[Edit difference data]
-----
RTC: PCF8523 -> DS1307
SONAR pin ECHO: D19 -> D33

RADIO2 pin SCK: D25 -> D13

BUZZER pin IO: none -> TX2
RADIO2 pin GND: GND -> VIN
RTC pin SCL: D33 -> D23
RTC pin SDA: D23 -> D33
-----
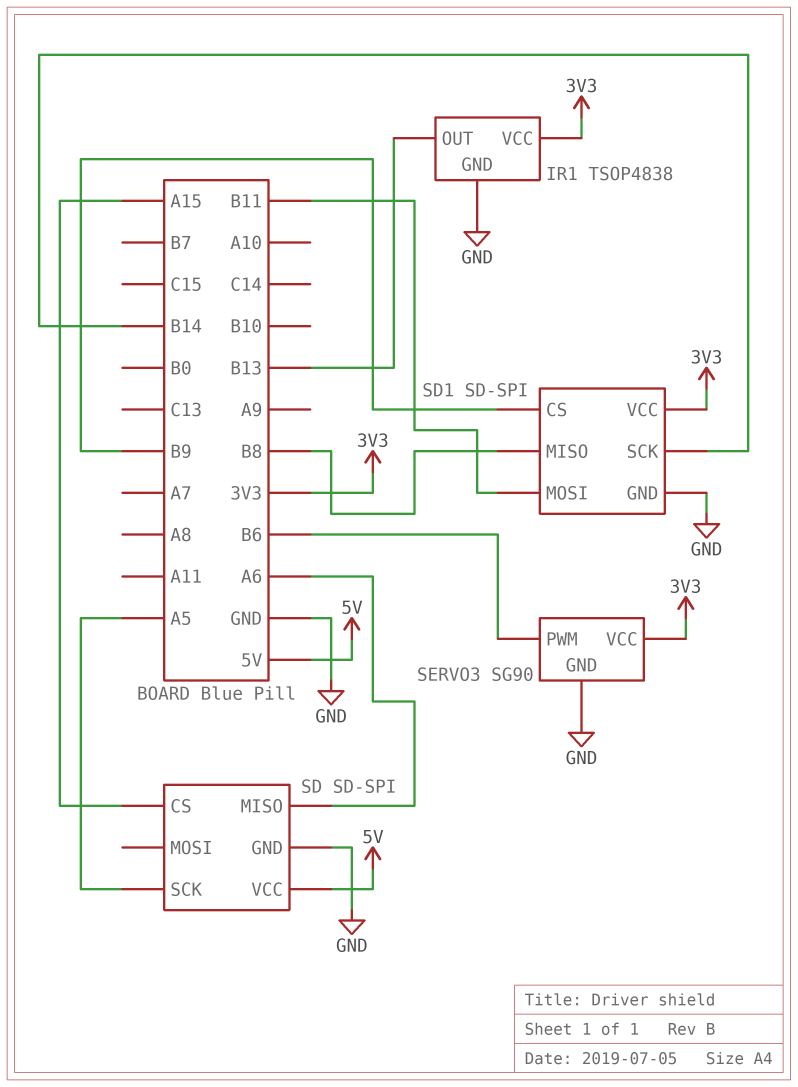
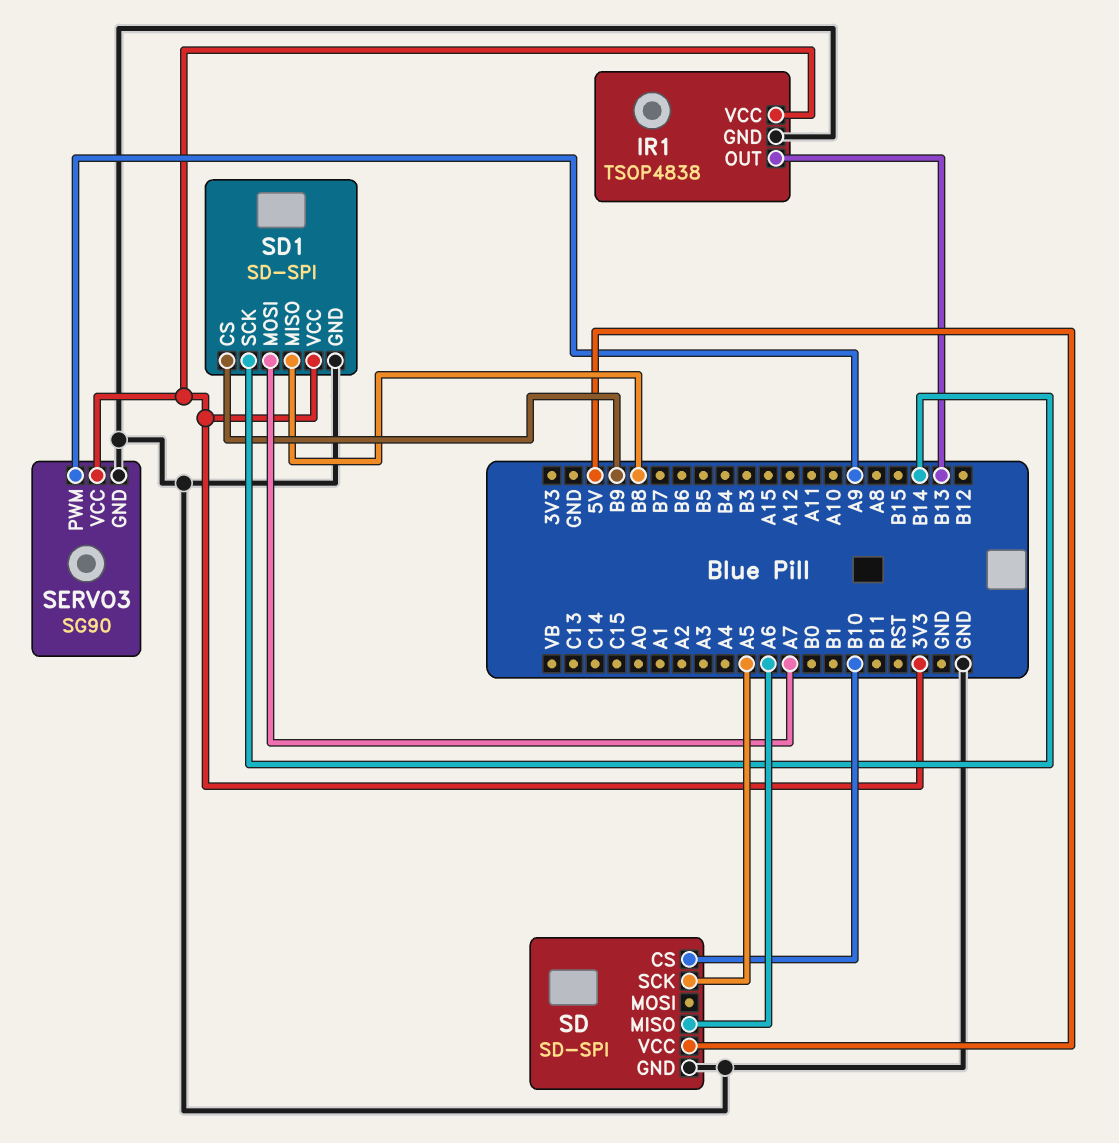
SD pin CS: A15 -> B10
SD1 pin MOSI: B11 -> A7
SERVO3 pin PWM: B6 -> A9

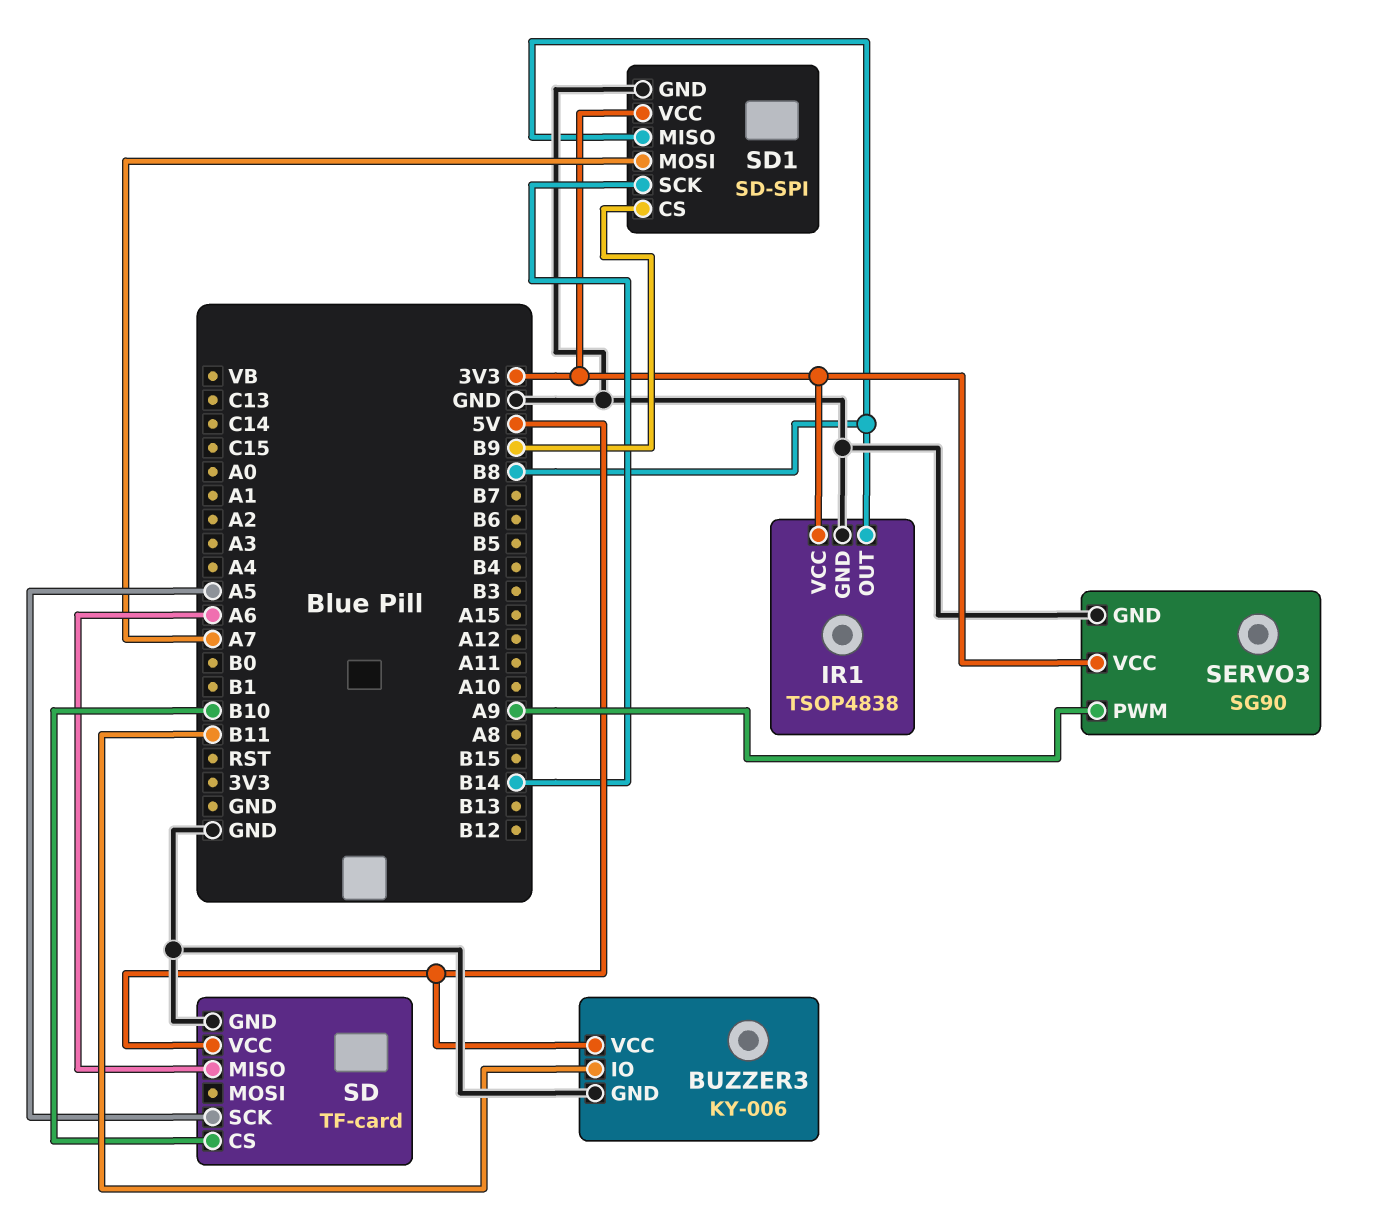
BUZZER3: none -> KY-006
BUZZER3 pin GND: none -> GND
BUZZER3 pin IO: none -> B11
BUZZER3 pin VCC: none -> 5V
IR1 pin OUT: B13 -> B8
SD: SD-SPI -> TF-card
-----
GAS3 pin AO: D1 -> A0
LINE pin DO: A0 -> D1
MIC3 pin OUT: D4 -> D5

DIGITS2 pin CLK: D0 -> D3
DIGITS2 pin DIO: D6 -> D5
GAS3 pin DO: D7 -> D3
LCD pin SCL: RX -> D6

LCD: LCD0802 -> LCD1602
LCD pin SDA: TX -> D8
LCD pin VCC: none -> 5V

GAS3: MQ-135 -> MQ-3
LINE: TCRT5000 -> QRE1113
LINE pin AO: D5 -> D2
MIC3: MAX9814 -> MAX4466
-----
Task statement: I'd like the lines above from the one with "LCD pin SCL: RX -> D6" up to and including the one with "MIC3: MAX9814 -> MAX4466" copied exactly, with no other lines.

Answer area:
LCD pin SCL: RX -> D6

LCD: LCD0802 -> LCD1602
LCD pin SDA: TX -> D8
LCD pin VCC: none -> 5V

GAS3: MQ-135 -> MQ-3
LINE: TCRT5000 -> QRE1113
LINE pin AO: D5 -> D2
MIC3: MAX9814 -> MAX4466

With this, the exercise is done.